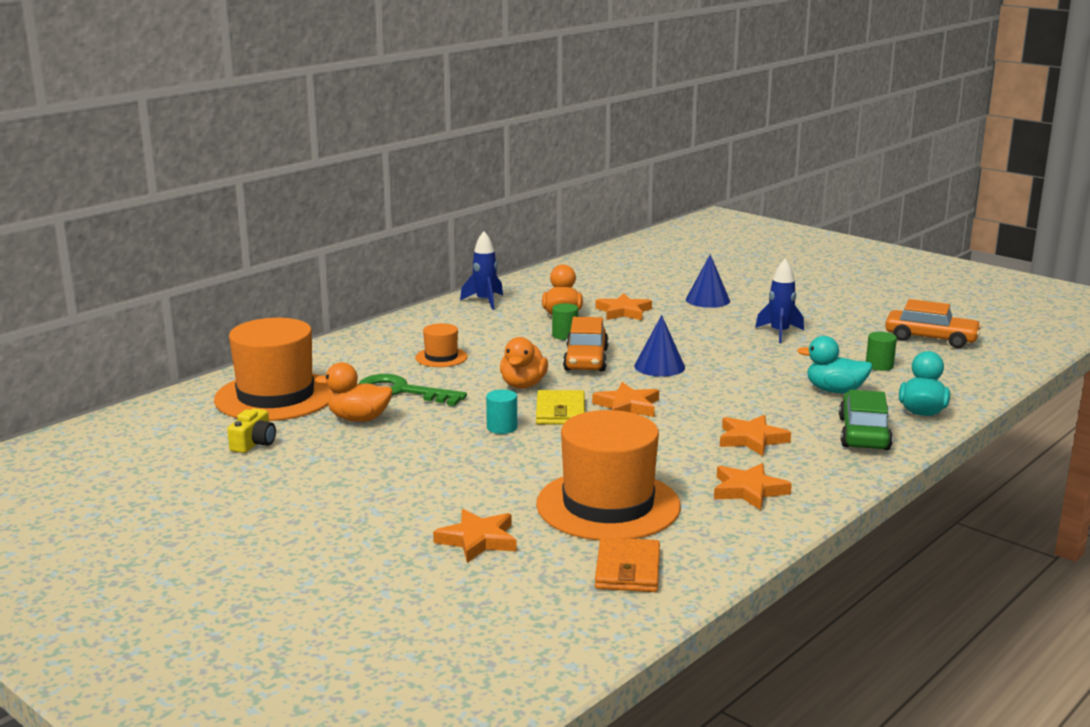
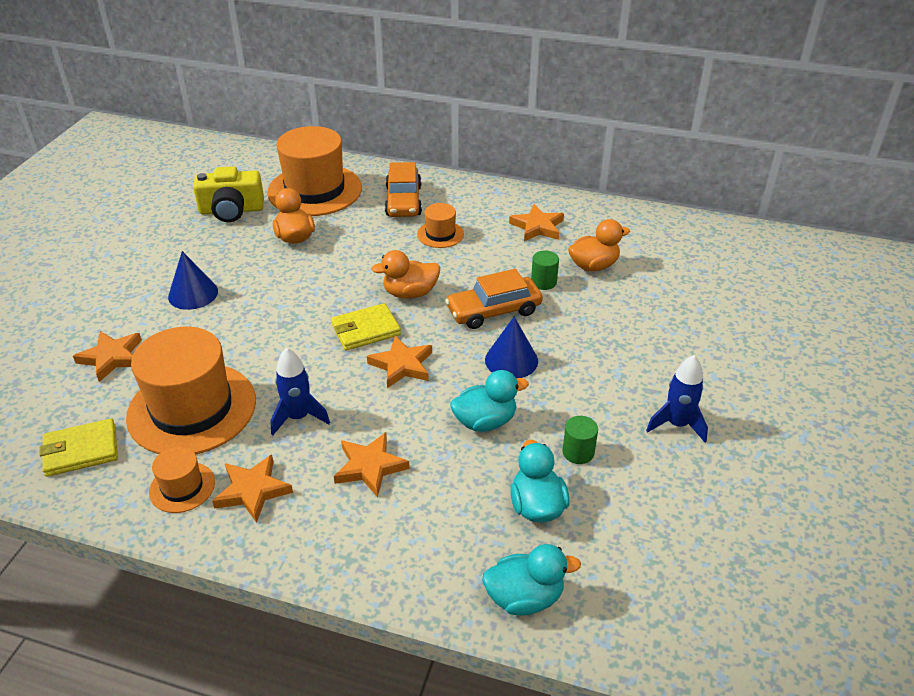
camera: 65 degrees right, 20 degrees up
(254, 443) = (231, 210): yellow camera -> yellow camera, size x1.71
(401, 392) = (357, 239): green key -> none
(485, 301) = (588, 215): blue rocket -> blue rocket (298, 417)
(502, 427) = (315, 308): turquoise cylinder -> none
(623, 311) = (638, 299): orange star -> orange star (537, 227)
(628, 570) = (81, 450): orange wallet -> yellow wallet
(707, 300) = (730, 346): blue cone -> blue cone (193, 294)
(722, 522) = (182, 487): none -> orange hat
(728, 389) = (485, 421): none -> turquoise duck
(864, 433) = (431, 553): green car -> none
(879, 366) = (643, 532): green cylinder -> green cylinder (578, 452)
(931, 338) = (782, 569): orange car -> orange car (403, 201)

━━━━━━━━━━

Return word for word the line with "(623, 311) = (638, 299): orange" and every line after it through the end of the records above.

# Answer section
(623, 311) = (638, 299): orange star -> orange star (537, 227)
(628, 570) = (81, 450): orange wallet -> yellow wallet
(707, 300) = (730, 346): blue cone -> blue cone (193, 294)
(722, 522) = (182, 487): none -> orange hat
(728, 389) = (485, 421): none -> turquoise duck
(864, 433) = (431, 553): green car -> none
(879, 366) = (643, 532): green cylinder -> green cylinder (578, 452)
(931, 338) = (782, 569): orange car -> orange car (403, 201)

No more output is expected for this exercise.